╭─ Records to process

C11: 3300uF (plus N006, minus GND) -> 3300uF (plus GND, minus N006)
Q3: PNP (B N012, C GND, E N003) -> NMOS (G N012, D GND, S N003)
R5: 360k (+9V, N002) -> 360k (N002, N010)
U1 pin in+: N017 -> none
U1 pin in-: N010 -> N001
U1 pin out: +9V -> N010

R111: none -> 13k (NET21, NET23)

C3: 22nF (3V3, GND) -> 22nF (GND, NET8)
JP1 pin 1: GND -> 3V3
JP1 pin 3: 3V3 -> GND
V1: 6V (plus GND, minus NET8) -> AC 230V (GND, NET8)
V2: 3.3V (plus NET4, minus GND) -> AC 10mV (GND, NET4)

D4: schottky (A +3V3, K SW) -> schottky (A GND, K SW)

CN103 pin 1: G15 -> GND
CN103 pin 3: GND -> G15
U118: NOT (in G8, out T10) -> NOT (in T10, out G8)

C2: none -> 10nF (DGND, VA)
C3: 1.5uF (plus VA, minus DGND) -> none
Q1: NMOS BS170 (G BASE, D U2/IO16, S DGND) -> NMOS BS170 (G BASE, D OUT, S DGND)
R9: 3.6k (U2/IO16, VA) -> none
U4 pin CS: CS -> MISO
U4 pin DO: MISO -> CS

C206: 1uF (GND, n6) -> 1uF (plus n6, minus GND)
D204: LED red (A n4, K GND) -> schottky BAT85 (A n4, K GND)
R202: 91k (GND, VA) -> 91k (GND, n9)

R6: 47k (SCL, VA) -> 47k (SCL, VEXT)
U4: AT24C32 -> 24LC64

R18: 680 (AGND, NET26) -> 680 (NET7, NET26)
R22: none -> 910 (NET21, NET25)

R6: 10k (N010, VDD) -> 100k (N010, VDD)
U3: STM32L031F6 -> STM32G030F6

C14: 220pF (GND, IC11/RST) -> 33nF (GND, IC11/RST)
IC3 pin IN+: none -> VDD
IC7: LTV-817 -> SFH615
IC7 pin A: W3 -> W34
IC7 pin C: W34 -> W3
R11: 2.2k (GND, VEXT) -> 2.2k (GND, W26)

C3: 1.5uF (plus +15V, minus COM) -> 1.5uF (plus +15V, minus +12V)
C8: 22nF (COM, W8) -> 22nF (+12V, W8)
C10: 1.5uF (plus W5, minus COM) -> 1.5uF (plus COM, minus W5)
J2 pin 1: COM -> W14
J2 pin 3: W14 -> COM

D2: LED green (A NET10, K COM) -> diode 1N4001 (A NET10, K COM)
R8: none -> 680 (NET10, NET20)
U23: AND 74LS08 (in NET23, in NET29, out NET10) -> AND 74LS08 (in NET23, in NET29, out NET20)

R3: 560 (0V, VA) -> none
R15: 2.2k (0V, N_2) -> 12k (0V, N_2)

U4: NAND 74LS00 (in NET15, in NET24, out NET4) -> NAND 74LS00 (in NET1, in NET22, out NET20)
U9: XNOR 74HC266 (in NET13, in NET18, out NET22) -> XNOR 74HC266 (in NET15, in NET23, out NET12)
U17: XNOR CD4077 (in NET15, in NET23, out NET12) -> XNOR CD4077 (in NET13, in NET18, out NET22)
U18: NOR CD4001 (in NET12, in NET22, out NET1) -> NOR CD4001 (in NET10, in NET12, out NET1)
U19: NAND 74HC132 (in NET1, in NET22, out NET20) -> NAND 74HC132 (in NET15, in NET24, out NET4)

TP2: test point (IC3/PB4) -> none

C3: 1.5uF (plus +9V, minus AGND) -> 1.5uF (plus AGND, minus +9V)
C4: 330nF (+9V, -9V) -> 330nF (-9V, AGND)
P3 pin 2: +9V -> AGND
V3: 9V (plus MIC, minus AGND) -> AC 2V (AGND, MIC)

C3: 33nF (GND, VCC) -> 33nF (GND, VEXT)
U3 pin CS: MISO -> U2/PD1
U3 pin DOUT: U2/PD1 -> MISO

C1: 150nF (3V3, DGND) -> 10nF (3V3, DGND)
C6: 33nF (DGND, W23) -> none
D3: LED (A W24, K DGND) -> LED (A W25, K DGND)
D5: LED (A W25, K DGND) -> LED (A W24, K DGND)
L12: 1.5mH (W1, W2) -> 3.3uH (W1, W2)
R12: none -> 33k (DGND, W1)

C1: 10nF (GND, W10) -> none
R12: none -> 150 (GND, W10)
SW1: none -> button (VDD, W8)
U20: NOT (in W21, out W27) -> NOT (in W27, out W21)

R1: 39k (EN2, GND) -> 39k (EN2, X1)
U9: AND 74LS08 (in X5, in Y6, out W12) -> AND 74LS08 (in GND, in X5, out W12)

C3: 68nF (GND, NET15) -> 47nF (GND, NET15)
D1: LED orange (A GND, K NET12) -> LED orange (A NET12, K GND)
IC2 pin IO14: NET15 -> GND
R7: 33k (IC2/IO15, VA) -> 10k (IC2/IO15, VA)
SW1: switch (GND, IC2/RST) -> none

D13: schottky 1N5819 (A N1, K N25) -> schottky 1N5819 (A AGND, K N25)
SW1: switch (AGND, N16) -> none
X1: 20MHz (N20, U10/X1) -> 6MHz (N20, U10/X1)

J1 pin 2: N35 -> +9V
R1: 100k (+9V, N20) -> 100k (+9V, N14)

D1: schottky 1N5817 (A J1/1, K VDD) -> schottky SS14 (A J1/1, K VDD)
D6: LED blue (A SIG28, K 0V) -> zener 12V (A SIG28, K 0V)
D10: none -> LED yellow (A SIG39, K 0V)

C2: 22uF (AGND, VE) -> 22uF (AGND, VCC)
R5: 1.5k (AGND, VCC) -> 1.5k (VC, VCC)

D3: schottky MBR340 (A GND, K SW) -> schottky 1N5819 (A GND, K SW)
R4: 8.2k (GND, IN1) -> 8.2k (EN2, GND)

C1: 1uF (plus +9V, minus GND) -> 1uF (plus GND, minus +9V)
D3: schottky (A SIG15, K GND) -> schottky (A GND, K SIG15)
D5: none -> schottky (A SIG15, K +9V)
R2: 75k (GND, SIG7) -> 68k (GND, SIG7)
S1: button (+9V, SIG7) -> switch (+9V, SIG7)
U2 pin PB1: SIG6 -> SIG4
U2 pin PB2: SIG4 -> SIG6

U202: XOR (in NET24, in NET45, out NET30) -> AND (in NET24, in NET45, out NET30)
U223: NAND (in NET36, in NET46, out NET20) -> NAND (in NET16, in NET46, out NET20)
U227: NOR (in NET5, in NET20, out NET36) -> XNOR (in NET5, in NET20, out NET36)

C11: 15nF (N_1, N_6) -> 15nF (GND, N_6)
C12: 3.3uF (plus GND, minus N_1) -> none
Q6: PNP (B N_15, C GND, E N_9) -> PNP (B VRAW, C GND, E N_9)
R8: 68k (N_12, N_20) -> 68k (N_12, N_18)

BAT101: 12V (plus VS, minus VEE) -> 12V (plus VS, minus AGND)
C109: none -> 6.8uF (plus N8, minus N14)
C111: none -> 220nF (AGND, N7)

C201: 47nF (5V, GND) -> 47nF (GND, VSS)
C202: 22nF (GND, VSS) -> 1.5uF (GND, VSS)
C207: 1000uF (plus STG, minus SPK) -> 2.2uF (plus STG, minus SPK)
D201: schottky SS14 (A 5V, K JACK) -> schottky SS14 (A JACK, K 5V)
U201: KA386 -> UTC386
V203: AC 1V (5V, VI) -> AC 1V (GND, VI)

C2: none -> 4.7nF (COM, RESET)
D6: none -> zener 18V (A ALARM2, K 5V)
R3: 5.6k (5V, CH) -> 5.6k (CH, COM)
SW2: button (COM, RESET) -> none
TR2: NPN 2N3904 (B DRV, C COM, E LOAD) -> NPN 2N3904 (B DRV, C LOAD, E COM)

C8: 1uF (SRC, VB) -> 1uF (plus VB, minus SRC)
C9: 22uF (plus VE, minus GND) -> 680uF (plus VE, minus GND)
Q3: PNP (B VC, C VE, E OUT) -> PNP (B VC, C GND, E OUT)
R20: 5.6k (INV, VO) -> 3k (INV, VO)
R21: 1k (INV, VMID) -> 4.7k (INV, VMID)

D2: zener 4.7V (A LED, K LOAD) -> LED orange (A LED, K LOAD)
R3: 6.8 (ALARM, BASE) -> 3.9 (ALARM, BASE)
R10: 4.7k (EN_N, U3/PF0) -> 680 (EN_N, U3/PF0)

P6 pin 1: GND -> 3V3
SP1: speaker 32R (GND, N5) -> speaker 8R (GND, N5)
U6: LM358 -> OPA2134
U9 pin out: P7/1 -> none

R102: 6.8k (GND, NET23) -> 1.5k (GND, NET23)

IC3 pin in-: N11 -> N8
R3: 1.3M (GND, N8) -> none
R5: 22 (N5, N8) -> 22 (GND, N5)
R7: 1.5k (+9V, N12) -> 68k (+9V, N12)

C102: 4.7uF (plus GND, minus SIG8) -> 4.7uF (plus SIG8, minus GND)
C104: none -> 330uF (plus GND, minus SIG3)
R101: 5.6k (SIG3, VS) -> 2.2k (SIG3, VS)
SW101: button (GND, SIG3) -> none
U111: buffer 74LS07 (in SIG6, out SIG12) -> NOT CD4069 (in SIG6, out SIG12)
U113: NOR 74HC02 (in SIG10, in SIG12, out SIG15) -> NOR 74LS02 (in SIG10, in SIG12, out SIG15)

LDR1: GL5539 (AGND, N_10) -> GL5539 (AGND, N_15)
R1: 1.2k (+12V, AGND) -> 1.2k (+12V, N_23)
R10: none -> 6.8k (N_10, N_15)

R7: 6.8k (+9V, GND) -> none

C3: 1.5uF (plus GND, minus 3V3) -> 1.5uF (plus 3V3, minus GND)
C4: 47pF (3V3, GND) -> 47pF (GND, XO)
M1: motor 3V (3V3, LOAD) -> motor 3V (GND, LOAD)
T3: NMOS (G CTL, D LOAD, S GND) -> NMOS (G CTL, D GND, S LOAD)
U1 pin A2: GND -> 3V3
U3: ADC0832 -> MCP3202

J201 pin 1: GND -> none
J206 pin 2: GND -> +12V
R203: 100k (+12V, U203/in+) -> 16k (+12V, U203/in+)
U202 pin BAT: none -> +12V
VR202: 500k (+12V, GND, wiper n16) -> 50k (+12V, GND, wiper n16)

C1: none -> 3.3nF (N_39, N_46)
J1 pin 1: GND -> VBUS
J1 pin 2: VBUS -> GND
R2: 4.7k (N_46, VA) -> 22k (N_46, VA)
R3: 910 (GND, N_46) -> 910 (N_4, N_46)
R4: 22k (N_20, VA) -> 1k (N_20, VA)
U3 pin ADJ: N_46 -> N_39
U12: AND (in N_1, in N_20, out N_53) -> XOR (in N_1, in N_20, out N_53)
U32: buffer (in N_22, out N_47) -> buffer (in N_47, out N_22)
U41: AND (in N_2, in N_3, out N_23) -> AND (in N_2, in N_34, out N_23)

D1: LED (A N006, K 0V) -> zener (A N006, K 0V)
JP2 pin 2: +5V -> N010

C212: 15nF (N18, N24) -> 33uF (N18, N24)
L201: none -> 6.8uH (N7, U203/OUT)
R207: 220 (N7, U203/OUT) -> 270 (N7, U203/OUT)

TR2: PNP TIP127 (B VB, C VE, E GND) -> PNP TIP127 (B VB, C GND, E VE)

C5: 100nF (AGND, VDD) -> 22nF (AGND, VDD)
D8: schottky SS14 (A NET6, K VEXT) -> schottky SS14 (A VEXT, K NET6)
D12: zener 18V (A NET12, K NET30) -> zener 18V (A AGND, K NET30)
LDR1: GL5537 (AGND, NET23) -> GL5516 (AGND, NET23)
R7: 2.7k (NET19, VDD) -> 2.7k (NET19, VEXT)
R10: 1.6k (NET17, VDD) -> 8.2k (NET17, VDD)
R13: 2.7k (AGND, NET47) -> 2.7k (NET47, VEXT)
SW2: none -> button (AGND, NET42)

╰─

• **What needs to be done**:
Please repeat word for word the lines above that run from the beginning through the line containing "R22: none -> 910 (NET21, NET25)", keeping both the first and that last line.

• **Answer section**:
C11: 3300uF (plus N006, minus GND) -> 3300uF (plus GND, minus N006)
Q3: PNP (B N012, C GND, E N003) -> NMOS (G N012, D GND, S N003)
R5: 360k (+9V, N002) -> 360k (N002, N010)
U1 pin in+: N017 -> none
U1 pin in-: N010 -> N001
U1 pin out: +9V -> N010

R111: none -> 13k (NET21, NET23)

C3: 22nF (3V3, GND) -> 22nF (GND, NET8)
JP1 pin 1: GND -> 3V3
JP1 pin 3: 3V3 -> GND
V1: 6V (plus GND, minus NET8) -> AC 230V (GND, NET8)
V2: 3.3V (plus NET4, minus GND) -> AC 10mV (GND, NET4)

D4: schottky (A +3V3, K SW) -> schottky (A GND, K SW)

CN103 pin 1: G15 -> GND
CN103 pin 3: GND -> G15
U118: NOT (in G8, out T10) -> NOT (in T10, out G8)

C2: none -> 10nF (DGND, VA)
C3: 1.5uF (plus VA, minus DGND) -> none
Q1: NMOS BS170 (G BASE, D U2/IO16, S DGND) -> NMOS BS170 (G BASE, D OUT, S DGND)
R9: 3.6k (U2/IO16, VA) -> none
U4 pin CS: CS -> MISO
U4 pin DO: MISO -> CS

C206: 1uF (GND, n6) -> 1uF (plus n6, minus GND)
D204: LED red (A n4, K GND) -> schottky BAT85 (A n4, K GND)
R202: 91k (GND, VA) -> 91k (GND, n9)

R6: 47k (SCL, VA) -> 47k (SCL, VEXT)
U4: AT24C32 -> 24LC64

R18: 680 (AGND, NET26) -> 680 (NET7, NET26)
R22: none -> 910 (NET21, NET25)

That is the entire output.